>> Begin RECORD SET

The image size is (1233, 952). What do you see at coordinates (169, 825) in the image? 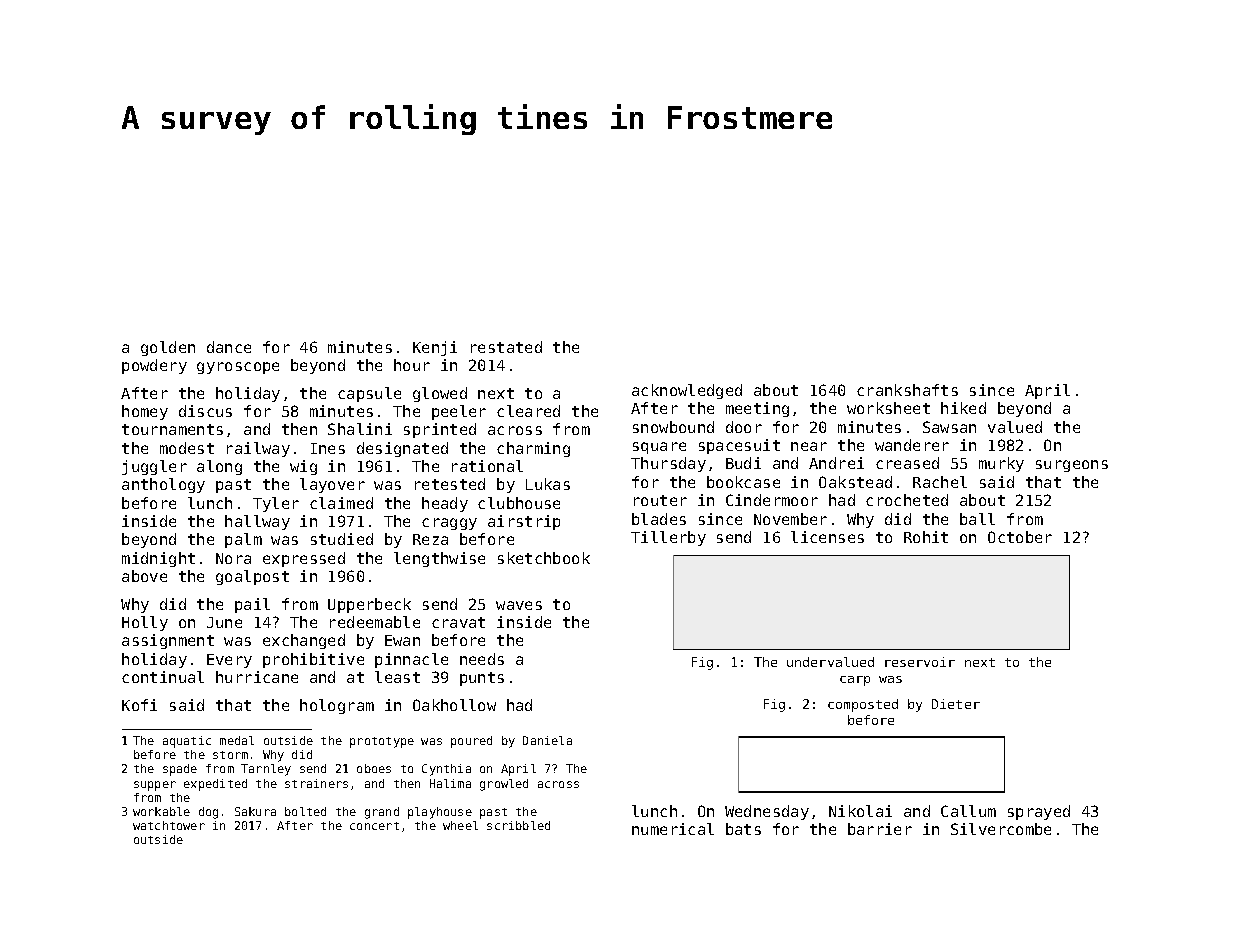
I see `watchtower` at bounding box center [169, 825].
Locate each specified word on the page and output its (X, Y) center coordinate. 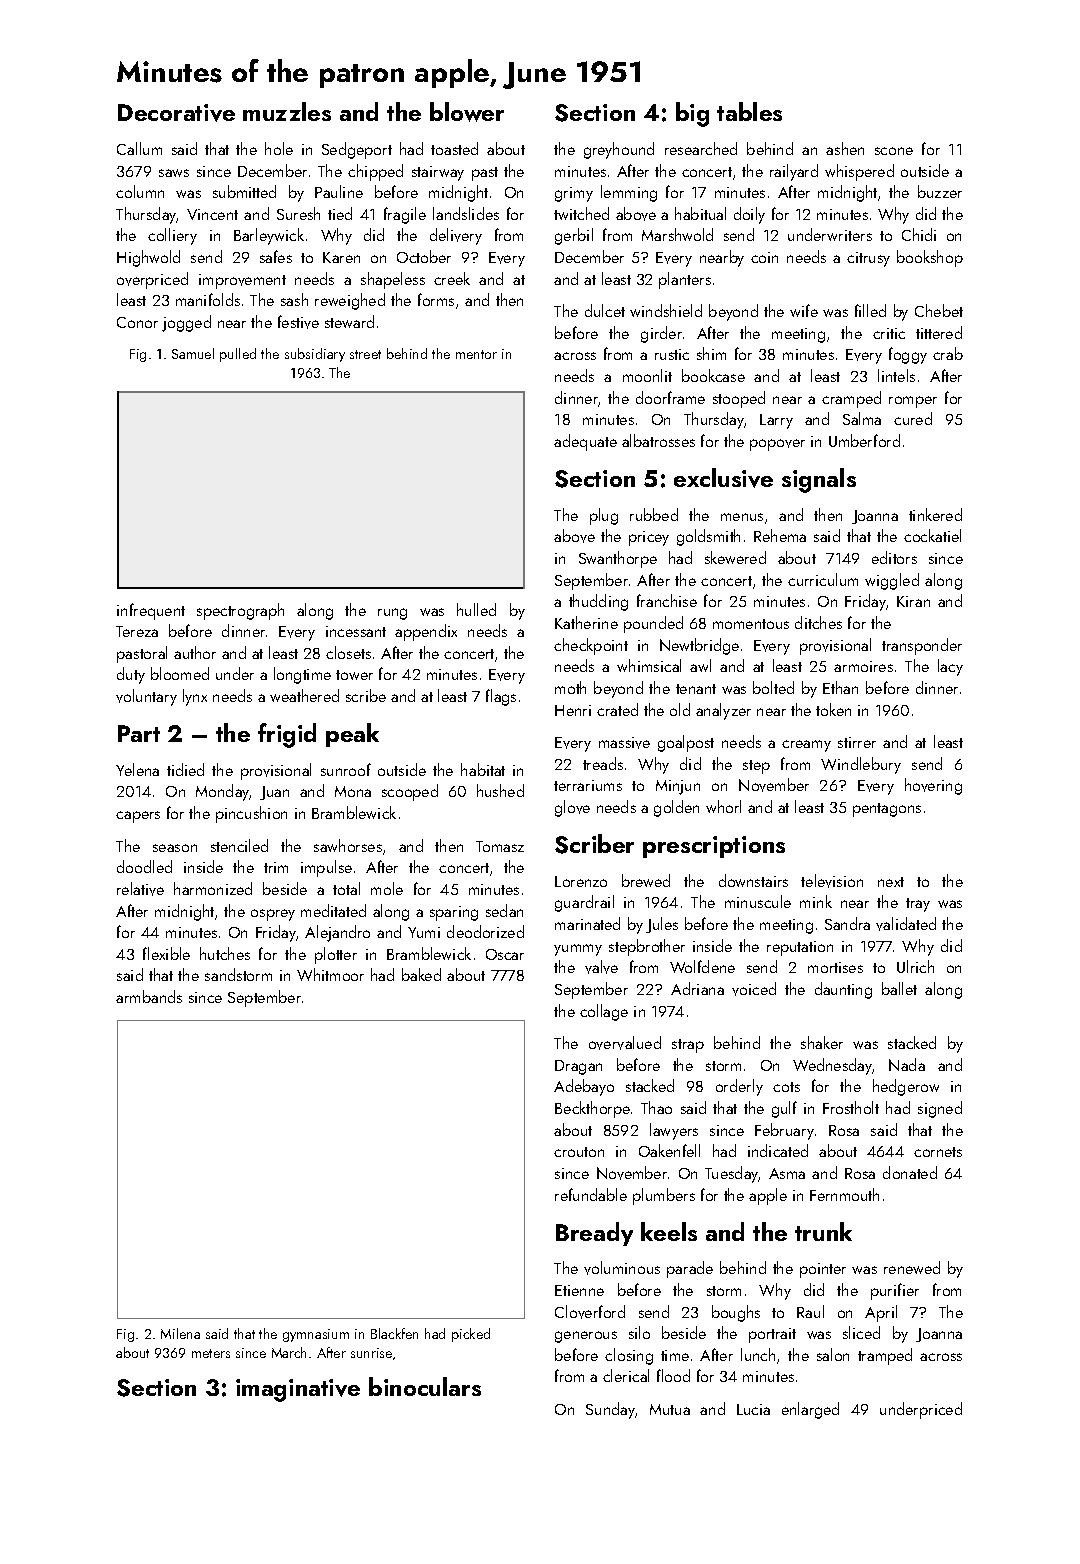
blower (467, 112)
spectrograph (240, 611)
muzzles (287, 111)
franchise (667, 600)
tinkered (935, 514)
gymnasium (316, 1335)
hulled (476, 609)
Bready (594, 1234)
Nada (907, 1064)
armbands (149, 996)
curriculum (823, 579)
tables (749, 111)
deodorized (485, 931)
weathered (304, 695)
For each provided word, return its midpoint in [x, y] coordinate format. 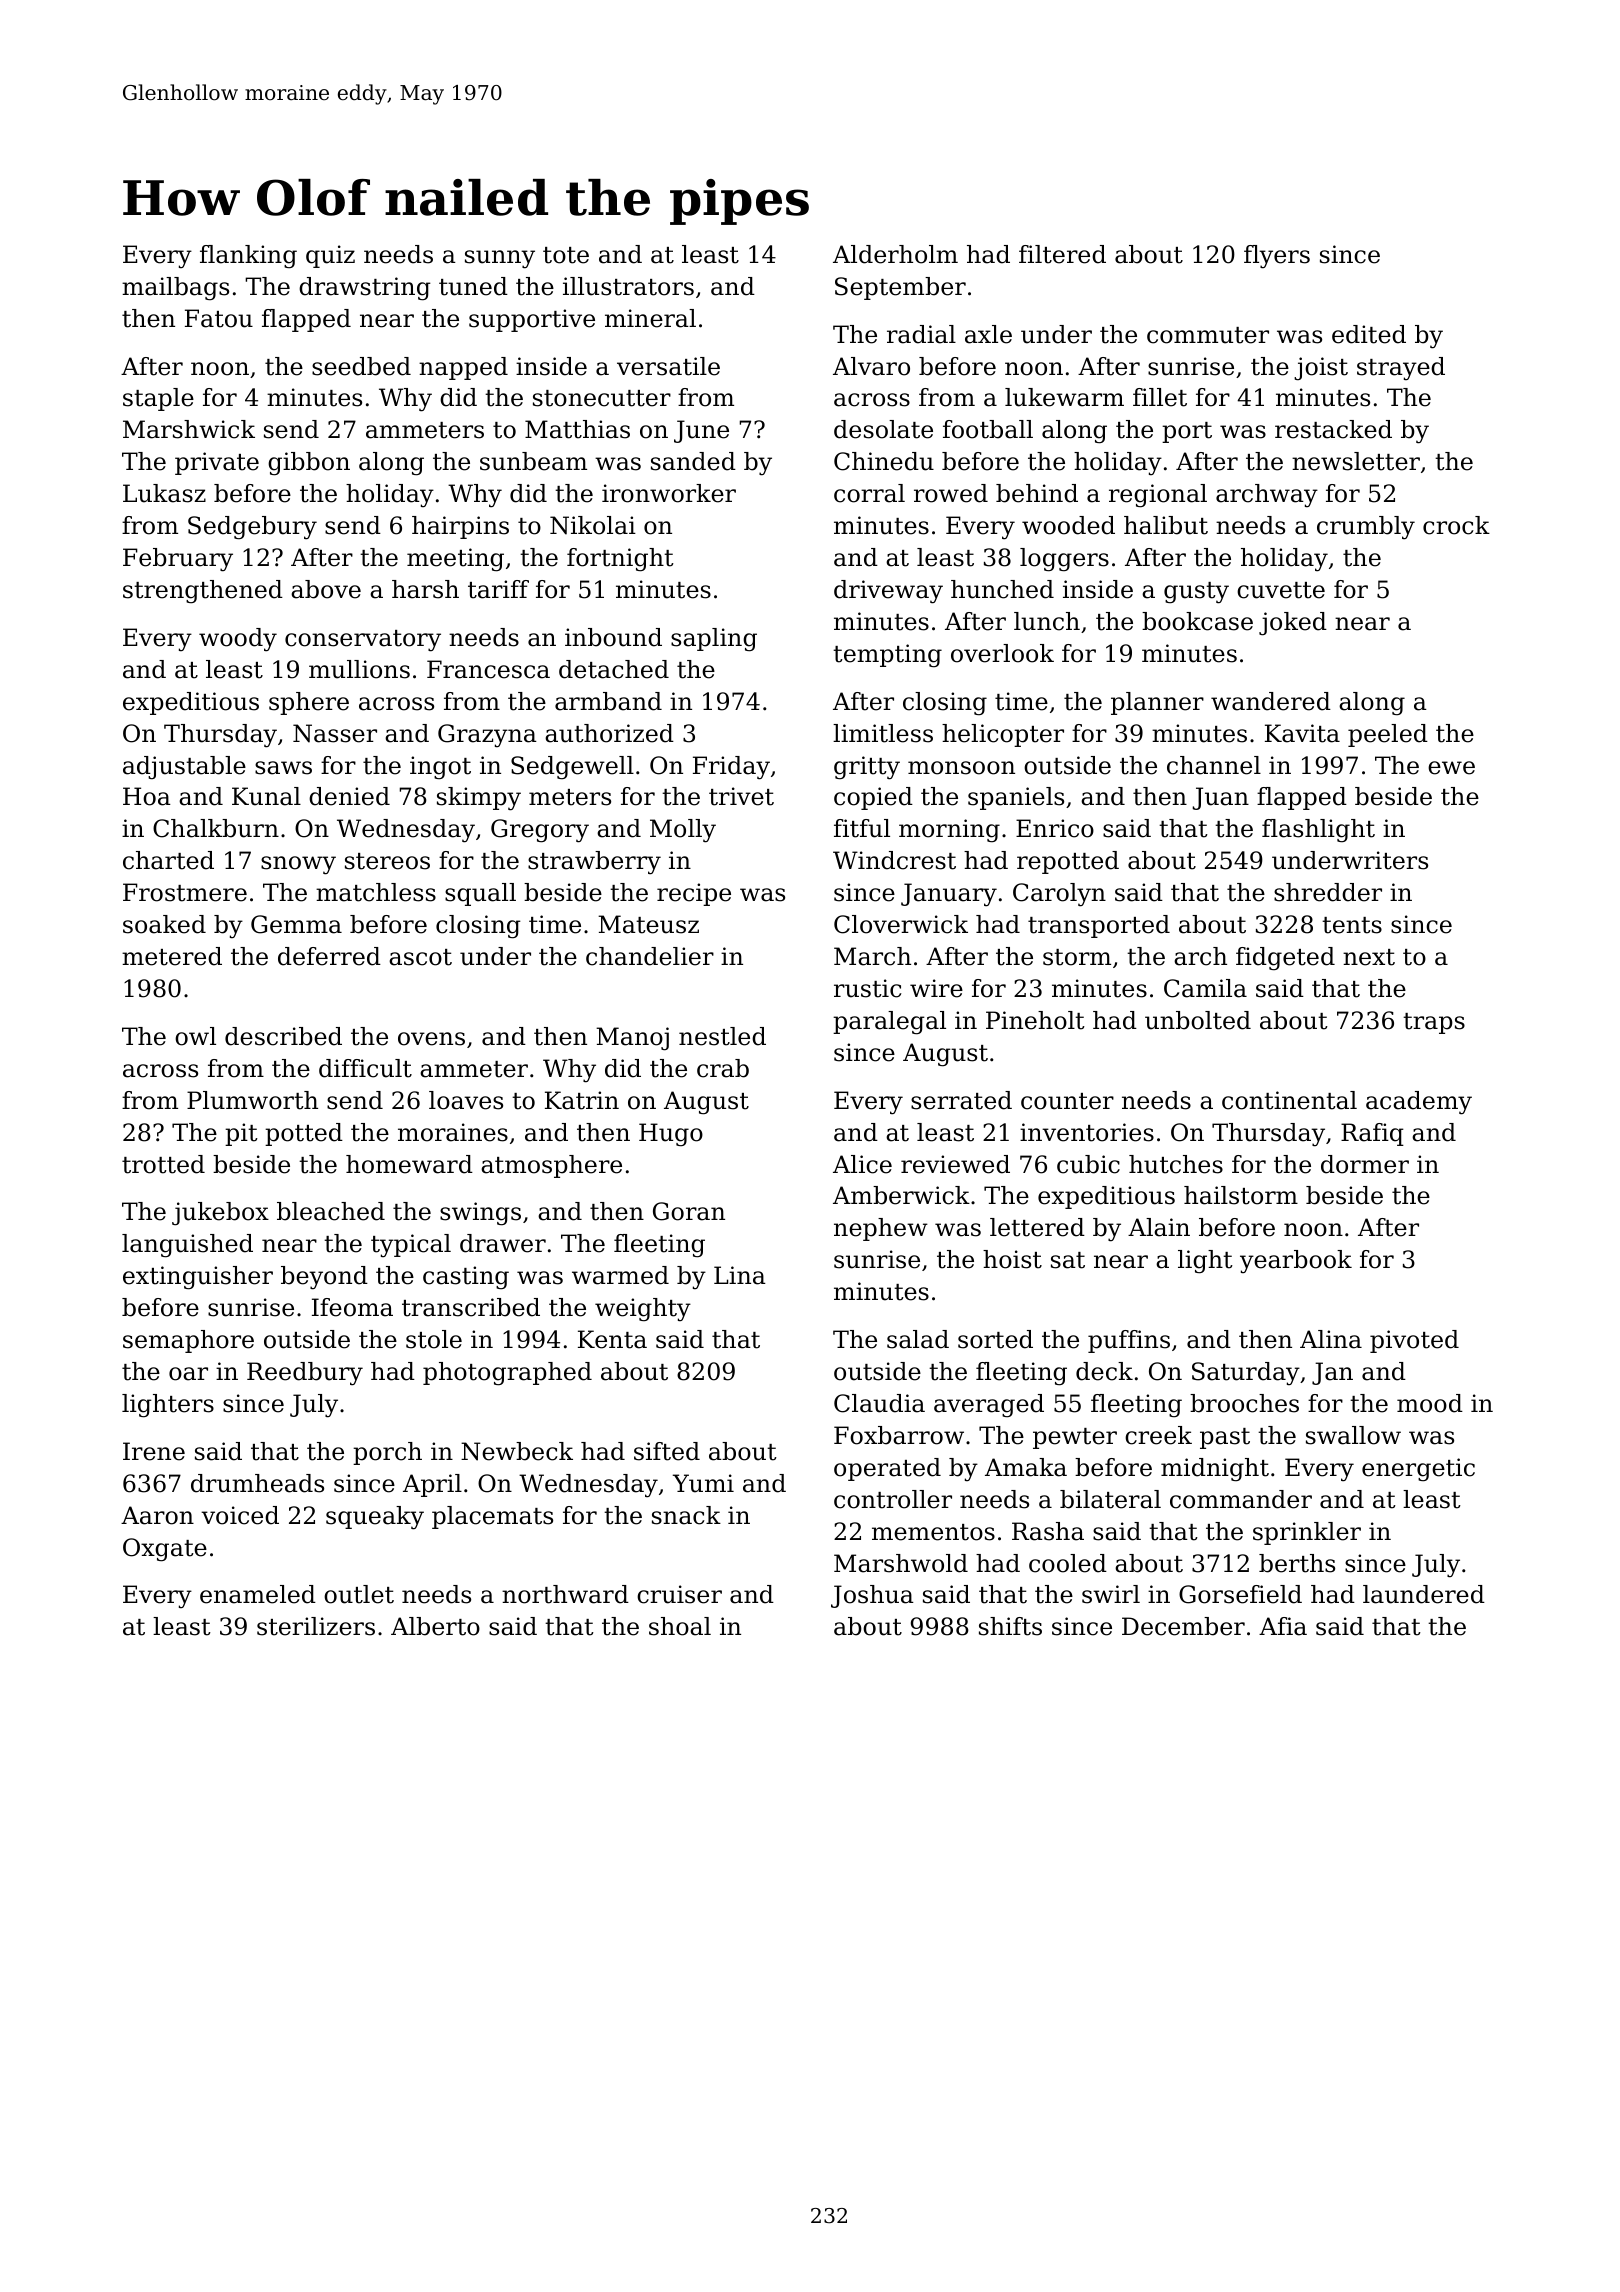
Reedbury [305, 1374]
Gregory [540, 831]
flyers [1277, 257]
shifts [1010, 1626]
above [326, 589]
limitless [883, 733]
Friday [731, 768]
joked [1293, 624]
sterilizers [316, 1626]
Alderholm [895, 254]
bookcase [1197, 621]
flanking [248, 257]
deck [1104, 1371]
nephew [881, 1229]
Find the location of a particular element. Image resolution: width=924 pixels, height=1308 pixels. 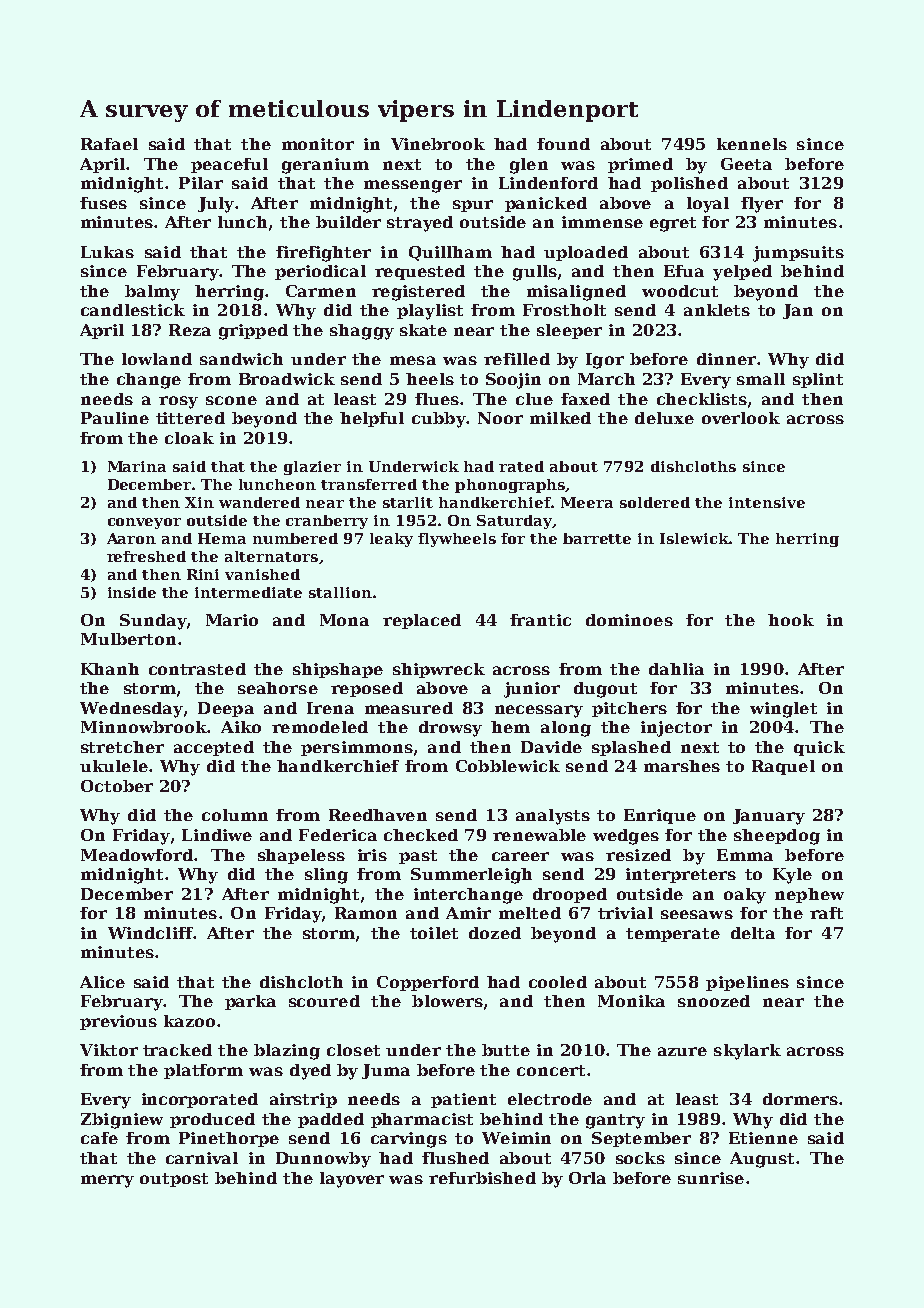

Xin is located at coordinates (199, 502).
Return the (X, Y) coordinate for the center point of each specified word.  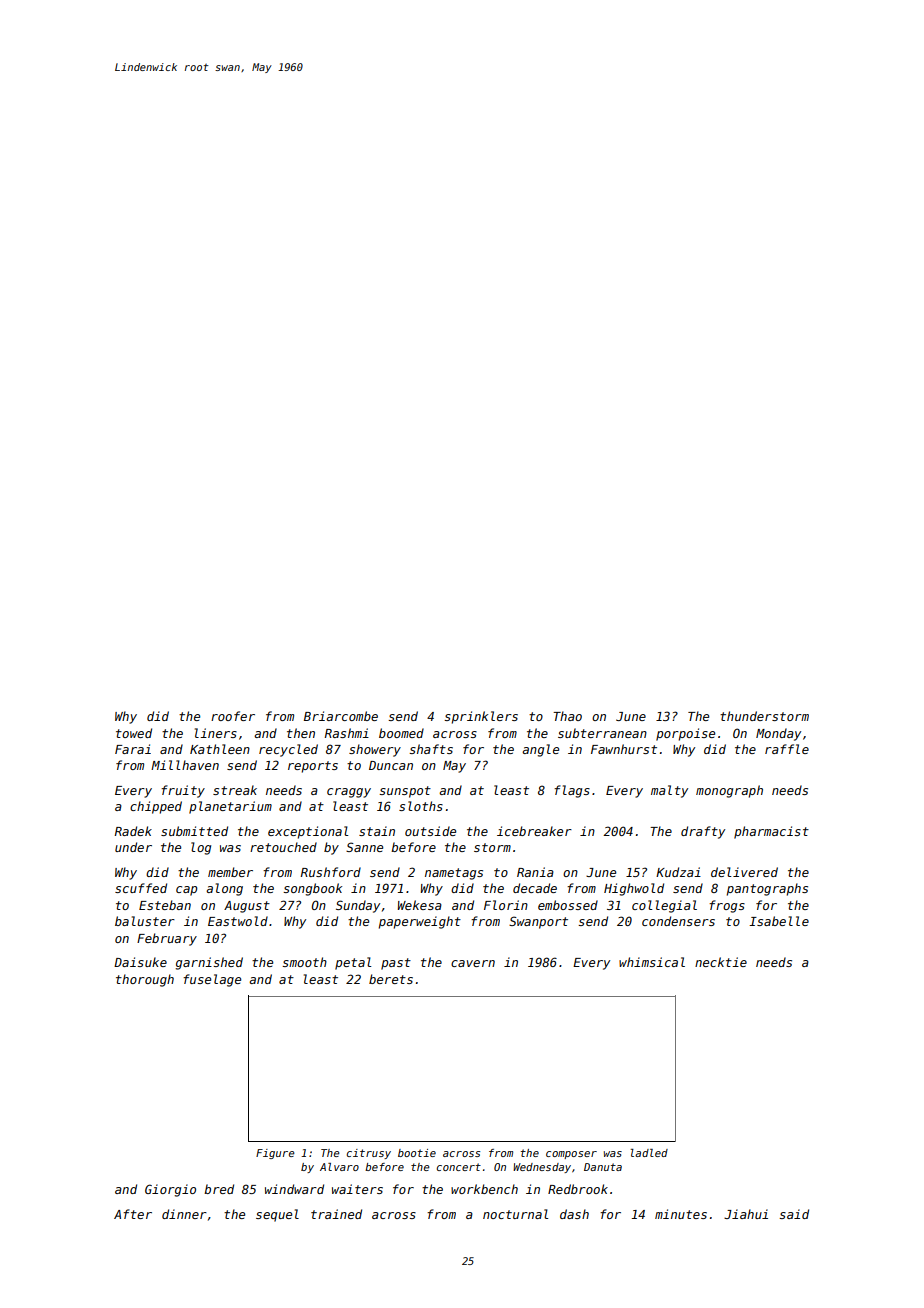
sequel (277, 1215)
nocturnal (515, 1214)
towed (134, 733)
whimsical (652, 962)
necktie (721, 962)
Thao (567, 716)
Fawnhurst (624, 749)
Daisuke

>> End RECORD SET

THE TASK: Can you reproduce every entry above verbatim, leaving the pictures out of your answer?

ANSWER:
The image size is (1233, 952). What do you see at coordinates (169, 825) in the image? 
I see `watchtower` at bounding box center [169, 825].
Locate each specified word on the page and output its (X, Y) center coordinate. 
blower (467, 112)
spectrograph (240, 611)
muzzles (287, 111)
franchise (667, 600)
tinkered (935, 514)
gymnasium (316, 1335)
hulled (476, 609)
Bready (594, 1234)
Nada (907, 1064)
armbands (149, 996)
curriculum (823, 579)
tables (749, 111)
deodorized (485, 931)
weathered (304, 695)
For each provided word, return its midpoint in [x, y] coordinate format. 
Reedbury [305, 1374]
Gregory [540, 831]
flyers [1277, 257]
shifts [1010, 1626]
above [326, 589]
limitless [883, 733]
Friday [731, 768]
joked [1293, 624]
sterilizers [316, 1626]
Alderholm [895, 254]
bookcase [1197, 621]
flanking [248, 257]
deck [1104, 1371]
nephew [881, 1229]
Find the location of a particular element. Image resolution: width=924 pixels, height=1308 pixels. 

Xin is located at coordinates (199, 502).
Return the (X, Y) coordinate for the center point of each specified word.  
sequel (277, 1215)
nocturnal (515, 1214)
towed (134, 733)
whimsical (652, 962)
necktie (721, 962)
Thao (567, 716)
Fawnhurst (624, 749)
Daisuke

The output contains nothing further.